(Coordinate-based change listings)
══════════
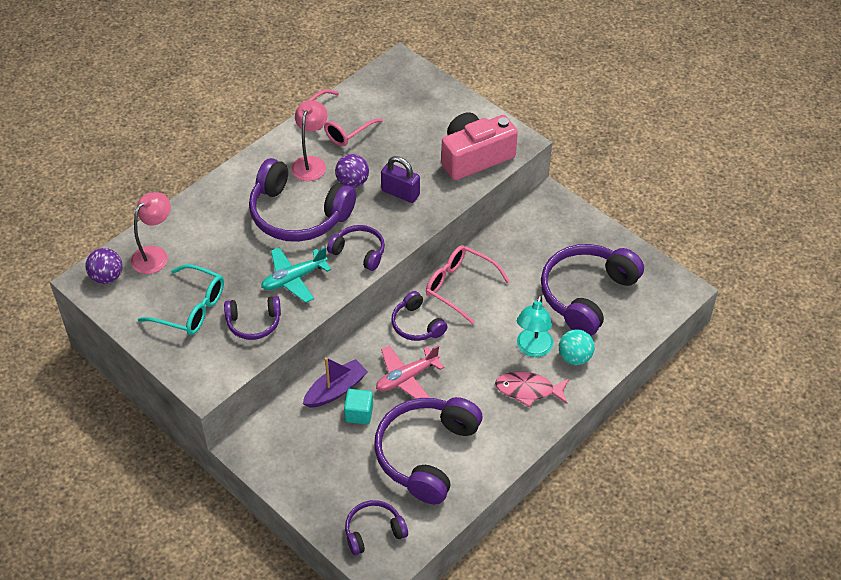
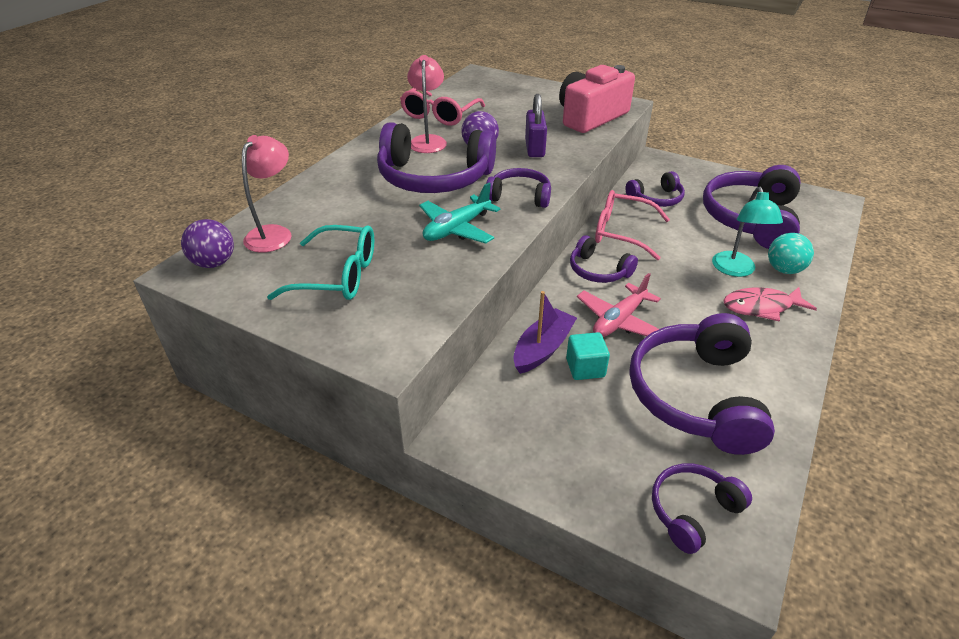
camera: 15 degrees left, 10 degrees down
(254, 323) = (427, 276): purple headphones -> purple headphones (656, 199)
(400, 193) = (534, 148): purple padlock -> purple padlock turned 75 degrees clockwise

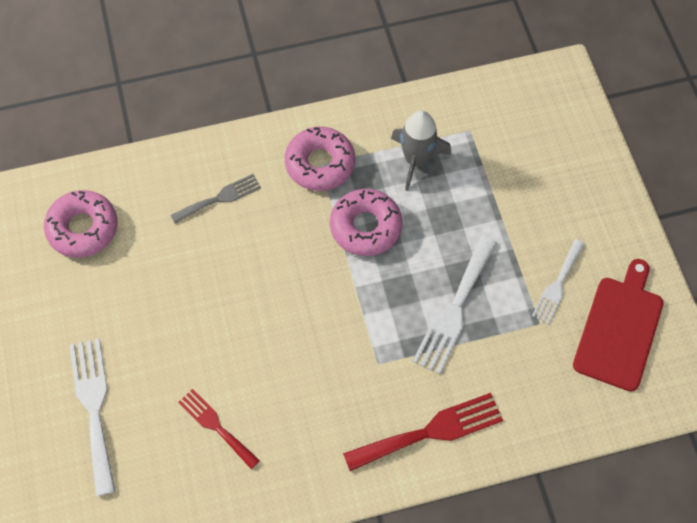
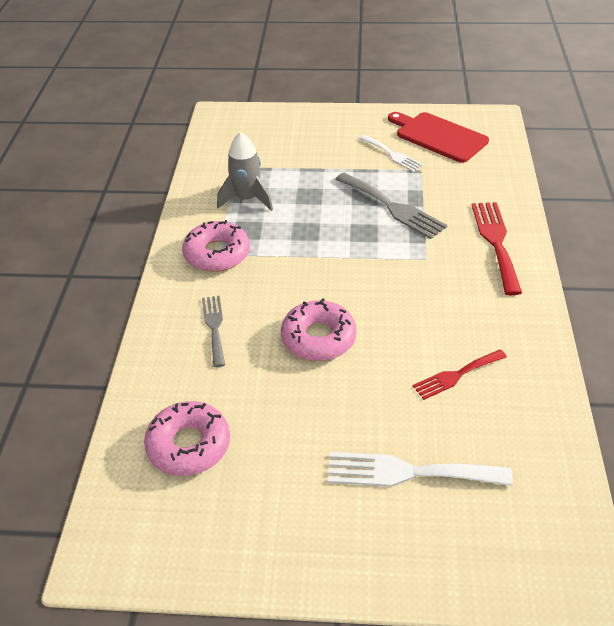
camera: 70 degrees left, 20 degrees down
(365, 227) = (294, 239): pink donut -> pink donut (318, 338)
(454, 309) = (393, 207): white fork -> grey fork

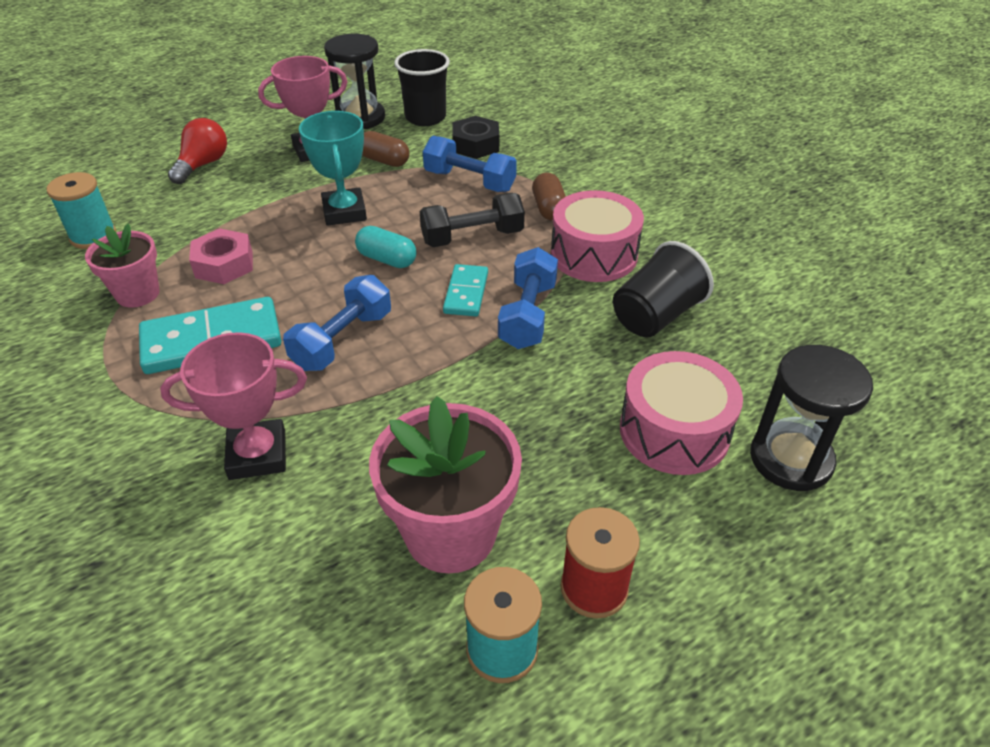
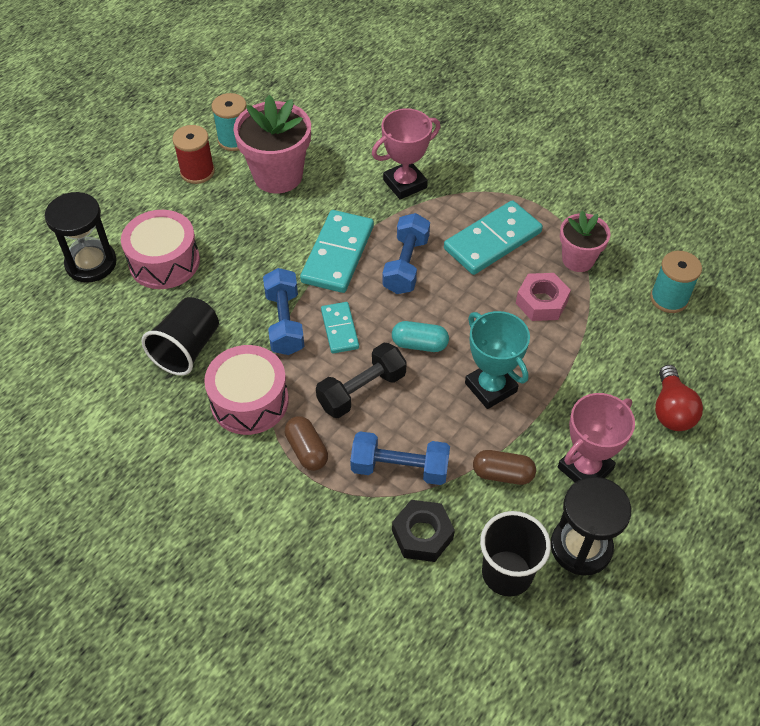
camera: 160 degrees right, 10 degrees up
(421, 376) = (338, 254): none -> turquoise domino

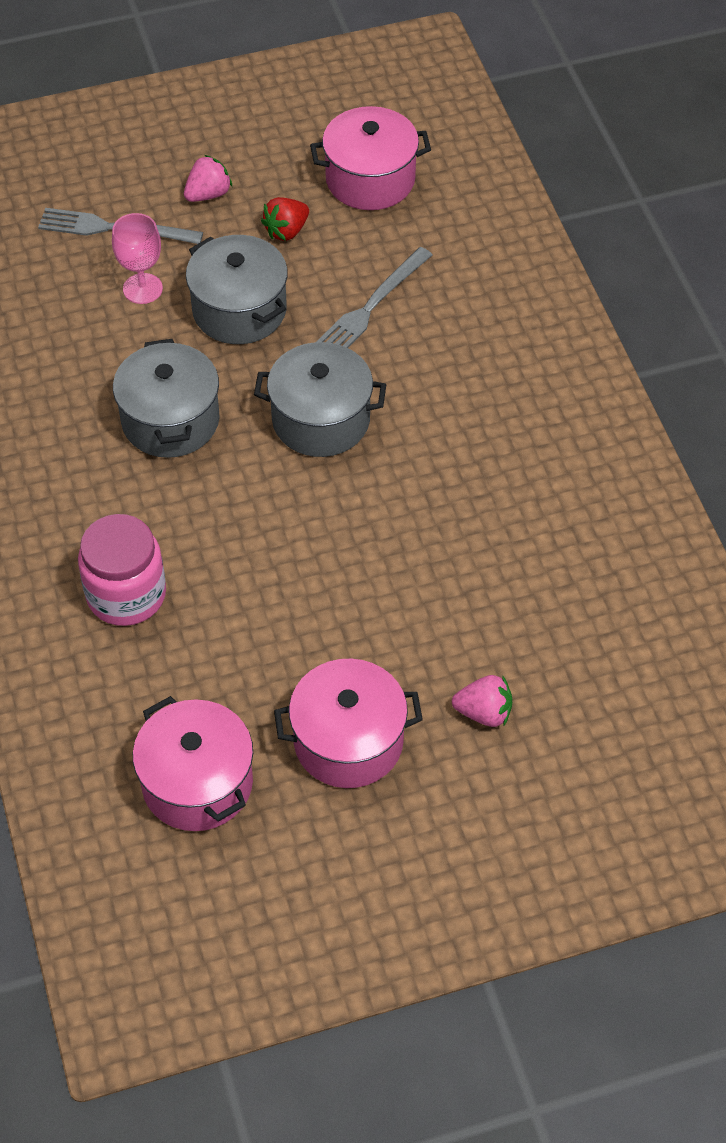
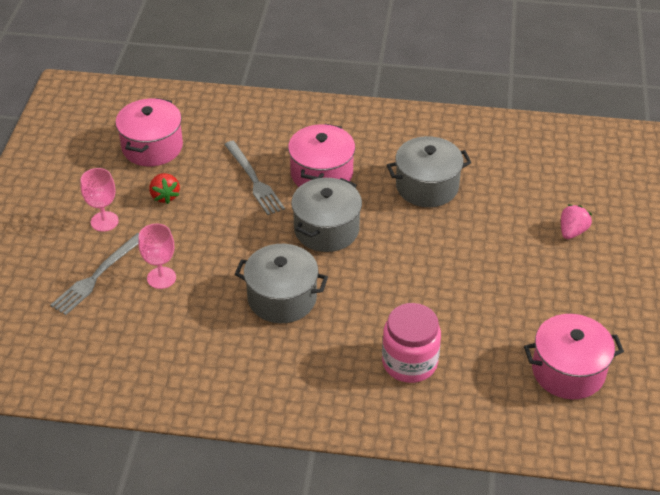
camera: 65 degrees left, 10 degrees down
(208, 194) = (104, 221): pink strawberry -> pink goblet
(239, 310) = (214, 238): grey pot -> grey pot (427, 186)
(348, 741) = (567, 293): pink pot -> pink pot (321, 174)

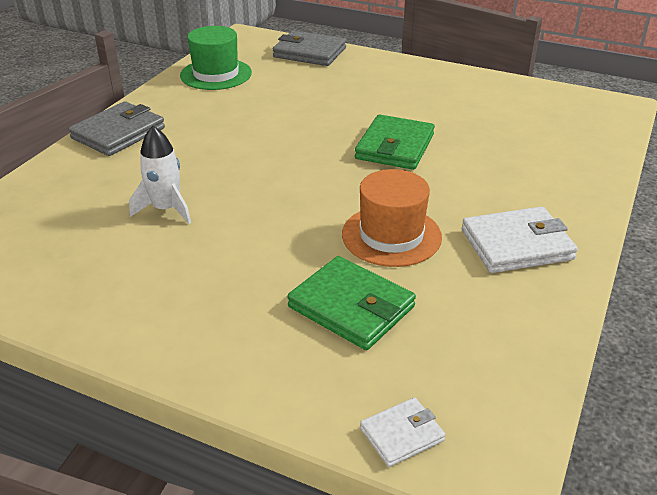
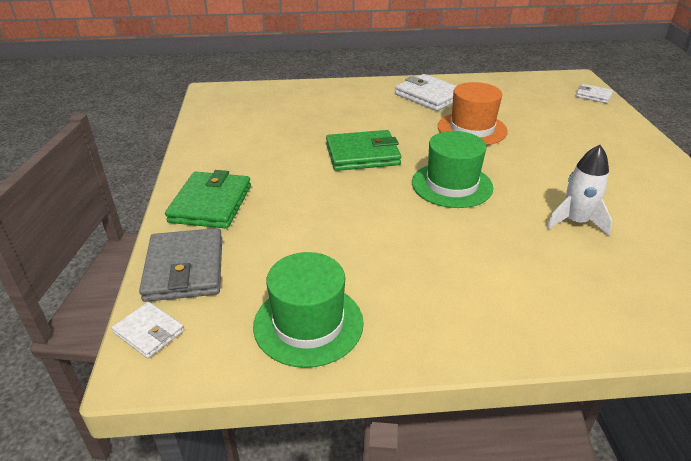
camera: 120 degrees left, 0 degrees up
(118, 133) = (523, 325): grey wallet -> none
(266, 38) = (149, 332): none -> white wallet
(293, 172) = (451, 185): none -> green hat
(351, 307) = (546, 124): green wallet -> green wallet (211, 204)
══════════
What the exercise asks - Once the pictures are removed, repeat all of the data above exactly.

Result for this task -
camera: 15 degrees left, 10 degrees down
(254, 323) = (427, 276): purple headphones -> purple headphones (656, 199)
(400, 193) = (534, 148): purple padlock -> purple padlock turned 75 degrees clockwise

camera: 70 degrees left, 20 degrees down
(365, 227) = (294, 239): pink donut -> pink donut (318, 338)
(454, 309) = (393, 207): white fork -> grey fork

camera: 160 degrees right, 10 degrees up
(421, 376) = (338, 254): none -> turquoise domino

camera: 65 degrees left, 10 degrees down
(208, 194) = (104, 221): pink strawberry -> pink goblet
(239, 310) = (214, 238): grey pot -> grey pot (427, 186)
(348, 741) = (567, 293): pink pot -> pink pot (321, 174)

camera: 120 degrees left, 0 degrees up
(118, 133) = (523, 325): grey wallet -> none
(266, 38) = (149, 332): none -> white wallet
(293, 172) = (451, 185): none -> green hat
(351, 307) = (546, 124): green wallet -> green wallet (211, 204)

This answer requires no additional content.